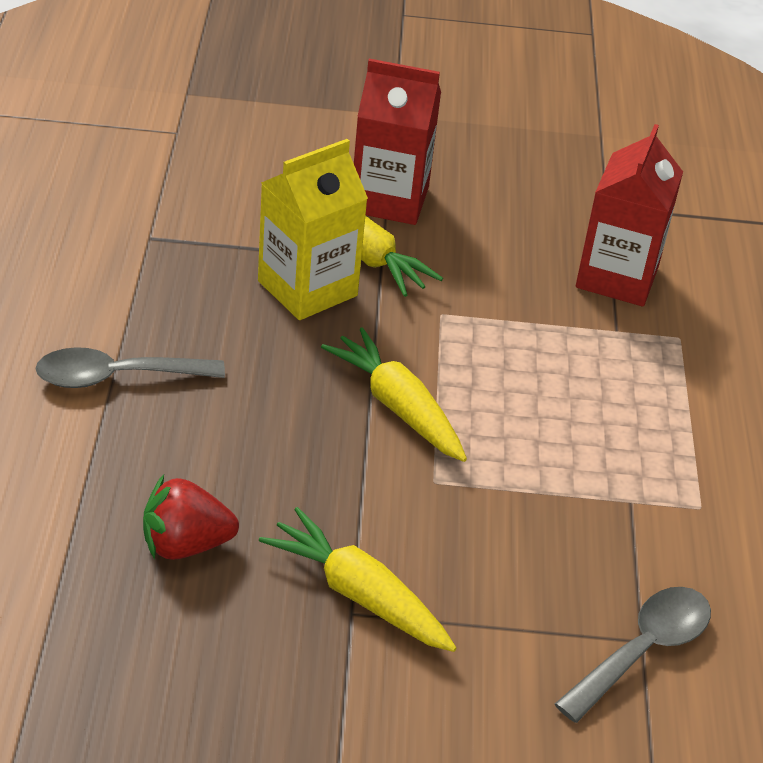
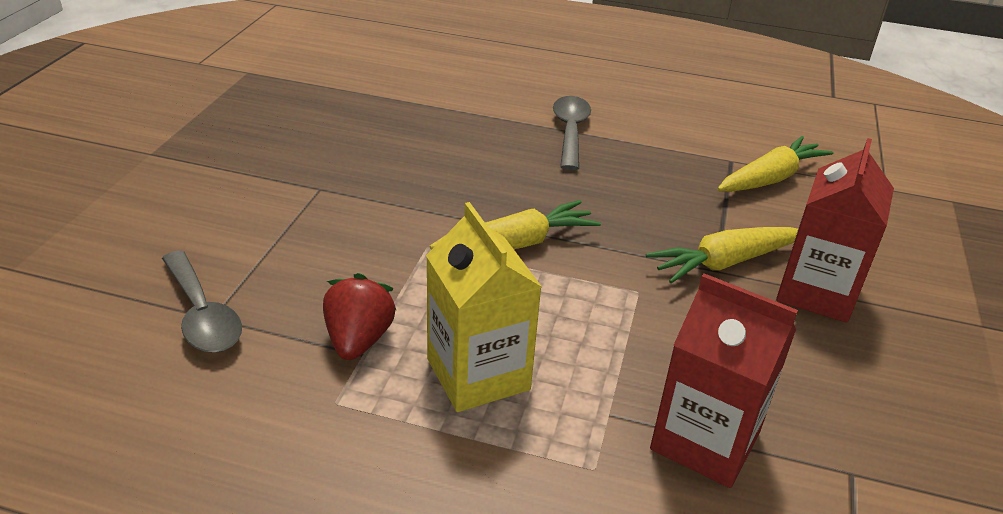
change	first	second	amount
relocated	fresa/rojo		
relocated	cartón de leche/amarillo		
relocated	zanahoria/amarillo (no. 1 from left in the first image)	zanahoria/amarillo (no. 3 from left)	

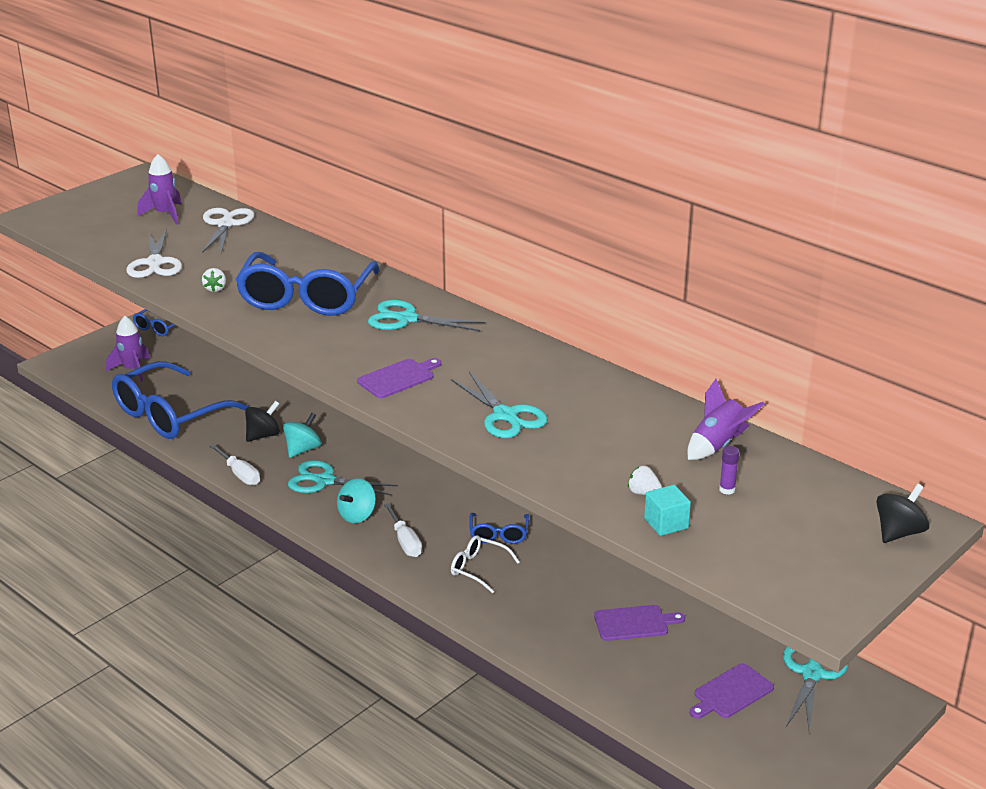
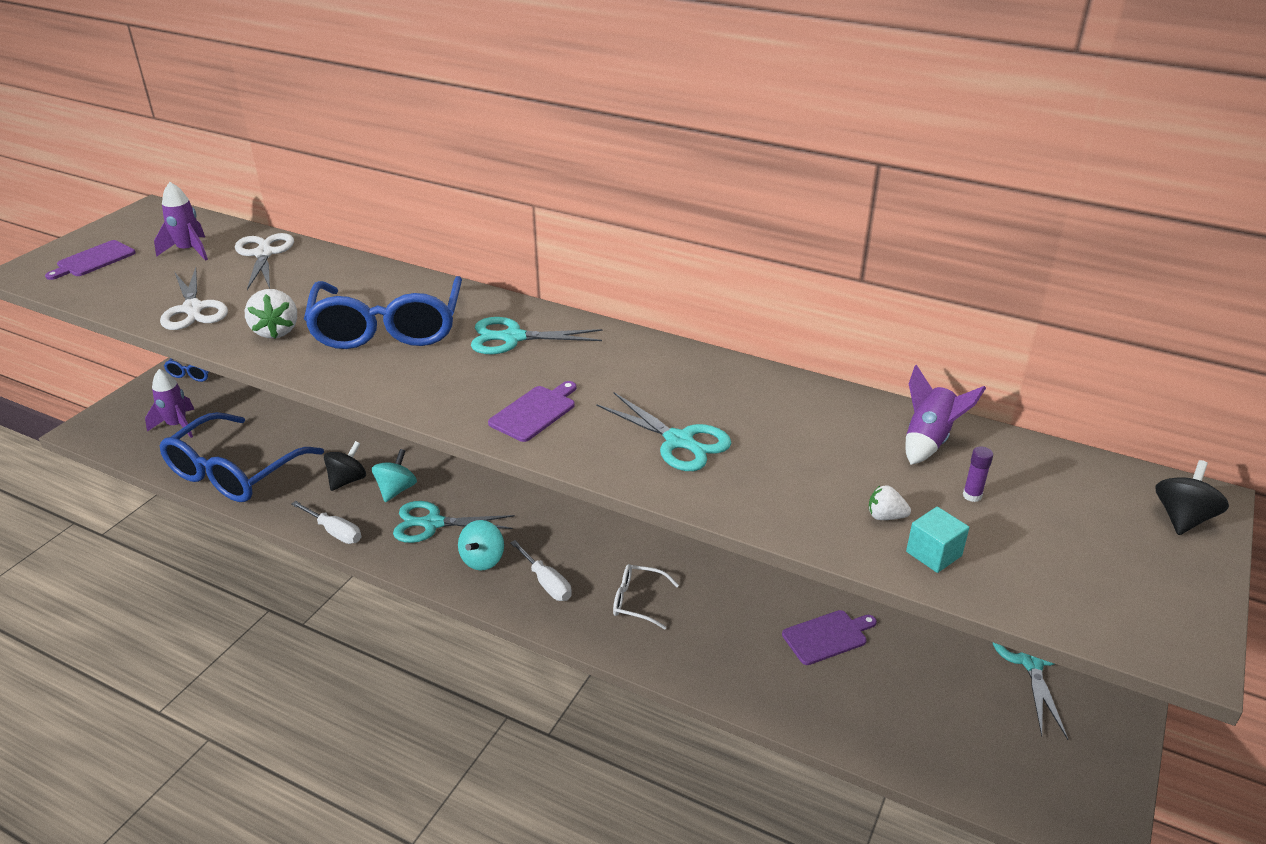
change	first	second	amount
relocated	tabla de cortar/morado (no. 3 from left in the first image)	tabla de cortar/morado (no. 1 from left)	
size	fresa/blanco (no. 1 from left)		x1.76
missing	gafas/azul (no. 4 from left)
+===+
> [What you will do]
Each record above has to be written out again in full, but its pictures must not be.

> [Written response]
change	first	second	amount
relocated	fresa/rojo		
relocated	cartón de leche/amarillo		
relocated	zanahoria/amarillo (no. 1 from left in the first image)	zanahoria/amarillo (no. 3 from left)	

change	first	second	amount
relocated	tabla de cortar/morado (no. 3 from left in the first image)	tabla de cortar/morado (no. 1 from left)	
size	fresa/blanco (no. 1 from left)		x1.76
missing	gafas/azul (no. 4 from left)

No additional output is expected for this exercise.